WHAT NEEDS TO BE DONE: Set the data down again so that every line matches exactly.

········

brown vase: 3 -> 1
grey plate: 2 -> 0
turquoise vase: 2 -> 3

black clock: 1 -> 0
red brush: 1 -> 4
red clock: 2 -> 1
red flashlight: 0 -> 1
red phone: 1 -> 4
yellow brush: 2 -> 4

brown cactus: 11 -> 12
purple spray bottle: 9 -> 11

········

RESPONSE:
brown vase: 3 -> 1
grey plate: 2 -> 0
turquoise vase: 2 -> 3

black clock: 1 -> 0
red brush: 1 -> 4
red clock: 2 -> 1
red flashlight: 0 -> 1
red phone: 1 -> 4
yellow brush: 2 -> 4

brown cactus: 11 -> 12
purple spray bottle: 9 -> 11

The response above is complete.